WHAT THE EXERCISE ASKS: Look through the material below. Return exactly the lines from the one with "BARO: BMP180 -> BMP280" through the one with "RGB pin R: A7 -> B11", both included.

EXCERPTED RECORDS below:

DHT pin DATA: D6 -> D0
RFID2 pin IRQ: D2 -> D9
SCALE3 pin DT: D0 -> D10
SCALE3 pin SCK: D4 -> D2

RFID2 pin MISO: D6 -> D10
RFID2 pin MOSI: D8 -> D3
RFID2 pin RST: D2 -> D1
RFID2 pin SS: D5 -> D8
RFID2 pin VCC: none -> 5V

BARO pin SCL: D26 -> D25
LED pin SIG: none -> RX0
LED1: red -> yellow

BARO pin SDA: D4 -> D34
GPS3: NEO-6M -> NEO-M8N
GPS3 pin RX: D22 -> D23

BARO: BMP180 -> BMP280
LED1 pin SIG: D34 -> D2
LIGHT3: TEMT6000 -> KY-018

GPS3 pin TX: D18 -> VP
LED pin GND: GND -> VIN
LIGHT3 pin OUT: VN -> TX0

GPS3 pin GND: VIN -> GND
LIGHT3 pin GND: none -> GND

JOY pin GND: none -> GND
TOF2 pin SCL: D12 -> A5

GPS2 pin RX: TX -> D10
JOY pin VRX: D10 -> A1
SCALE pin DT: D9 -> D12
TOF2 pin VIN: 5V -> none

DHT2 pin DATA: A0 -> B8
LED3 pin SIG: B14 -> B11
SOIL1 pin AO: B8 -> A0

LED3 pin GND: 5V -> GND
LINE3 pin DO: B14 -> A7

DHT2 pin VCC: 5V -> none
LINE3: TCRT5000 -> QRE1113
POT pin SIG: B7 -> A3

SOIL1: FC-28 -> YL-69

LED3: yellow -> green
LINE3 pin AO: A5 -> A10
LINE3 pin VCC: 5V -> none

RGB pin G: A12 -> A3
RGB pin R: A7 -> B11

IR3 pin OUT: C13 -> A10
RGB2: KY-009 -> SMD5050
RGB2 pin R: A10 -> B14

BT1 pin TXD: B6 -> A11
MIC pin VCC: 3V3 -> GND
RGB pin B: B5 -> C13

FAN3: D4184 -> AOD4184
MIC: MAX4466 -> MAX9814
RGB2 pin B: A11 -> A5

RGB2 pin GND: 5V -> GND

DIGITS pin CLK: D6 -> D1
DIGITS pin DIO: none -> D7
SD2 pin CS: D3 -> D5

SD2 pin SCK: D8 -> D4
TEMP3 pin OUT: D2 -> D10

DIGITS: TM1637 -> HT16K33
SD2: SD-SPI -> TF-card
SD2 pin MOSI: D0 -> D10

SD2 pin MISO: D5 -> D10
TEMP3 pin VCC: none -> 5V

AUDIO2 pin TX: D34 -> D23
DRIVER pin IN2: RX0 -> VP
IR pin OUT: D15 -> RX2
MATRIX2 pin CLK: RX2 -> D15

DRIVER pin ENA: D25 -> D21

End of EXCERPTED RECORDS.

ANSWER FOR THE TASK:
BARO: BMP180 -> BMP280
LED1 pin SIG: D34 -> D2
LIGHT3: TEMT6000 -> KY-018

GPS3 pin TX: D18 -> VP
LED pin GND: GND -> VIN
LIGHT3 pin OUT: VN -> TX0

GPS3 pin GND: VIN -> GND
LIGHT3 pin GND: none -> GND

JOY pin GND: none -> GND
TOF2 pin SCL: D12 -> A5

GPS2 pin RX: TX -> D10
JOY pin VRX: D10 -> A1
SCALE pin DT: D9 -> D12
TOF2 pin VIN: 5V -> none

DHT2 pin DATA: A0 -> B8
LED3 pin SIG: B14 -> B11
SOIL1 pin AO: B8 -> A0

LED3 pin GND: 5V -> GND
LINE3 pin DO: B14 -> A7

DHT2 pin VCC: 5V -> none
LINE3: TCRT5000 -> QRE1113
POT pin SIG: B7 -> A3

SOIL1: FC-28 -> YL-69

LED3: yellow -> green
LINE3 pin AO: A5 -> A10
LINE3 pin VCC: 5V -> none

RGB pin G: A12 -> A3
RGB pin R: A7 -> B11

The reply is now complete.